- [YOUR INSTRUCTIONS]: A verbatim repetition of the data below is requested, without images.

- [DATASET EXCERPT]:
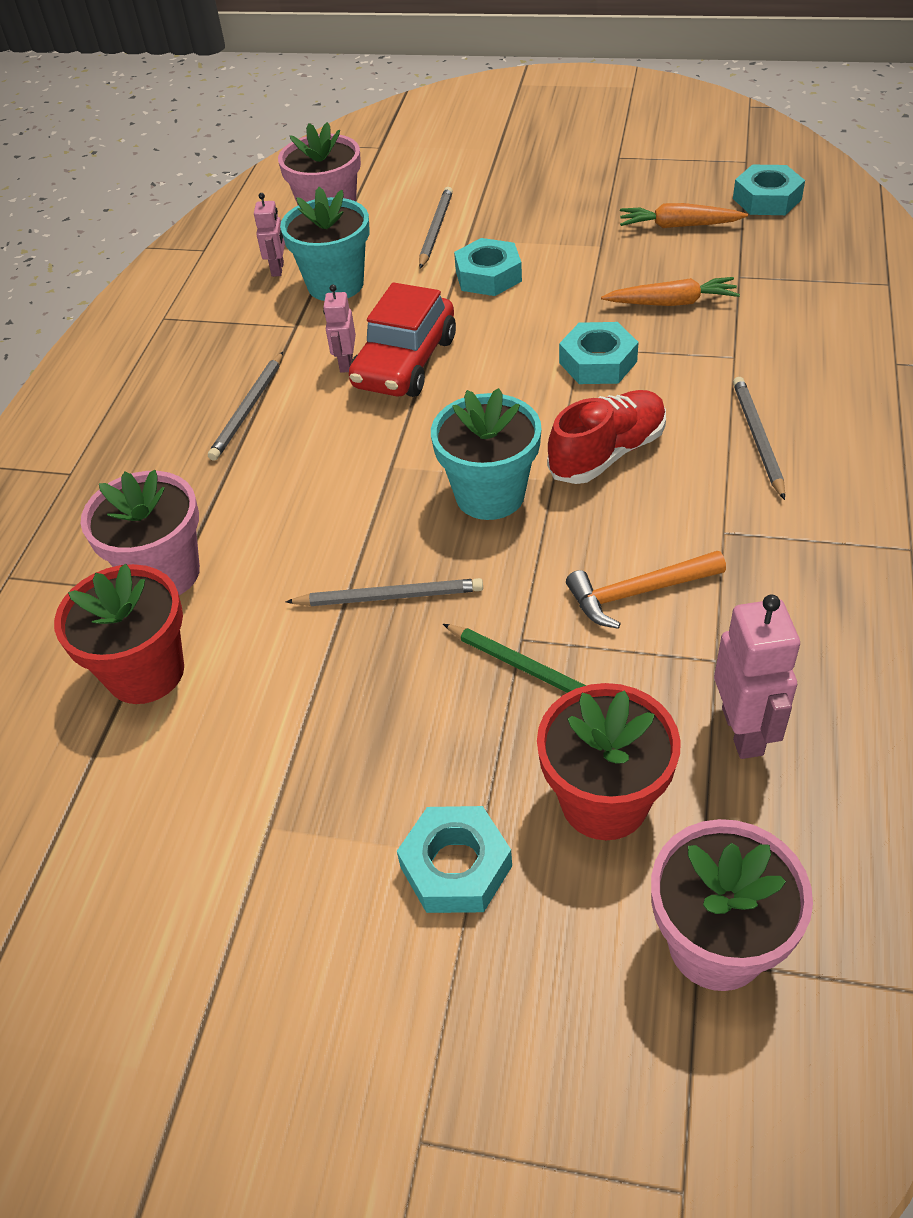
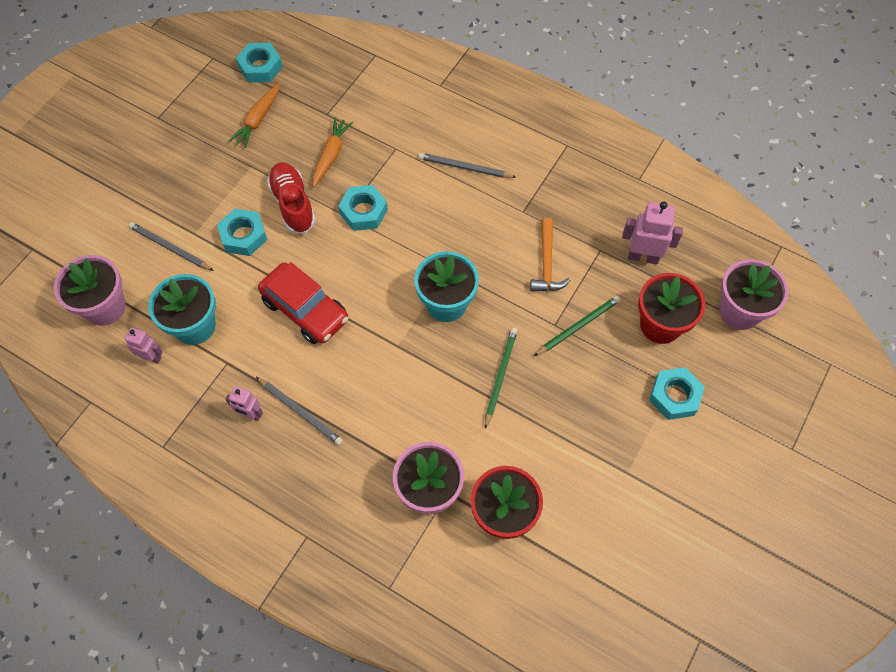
camera: 75 degrees left, 15 degrees up
(346, 363) = (286, 343): pink robot -> pink robot (250, 414)
(389, 596) = (500, 376): grey pencil -> green pencil
(607, 453) = (442, 237): red shoe -> red shoe (293, 204)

- [EXERCISE OUTPUT]:
camera: 75 degrees left, 15 degrees up
(346, 363) = (286, 343): pink robot -> pink robot (250, 414)
(389, 596) = (500, 376): grey pencil -> green pencil
(607, 453) = (442, 237): red shoe -> red shoe (293, 204)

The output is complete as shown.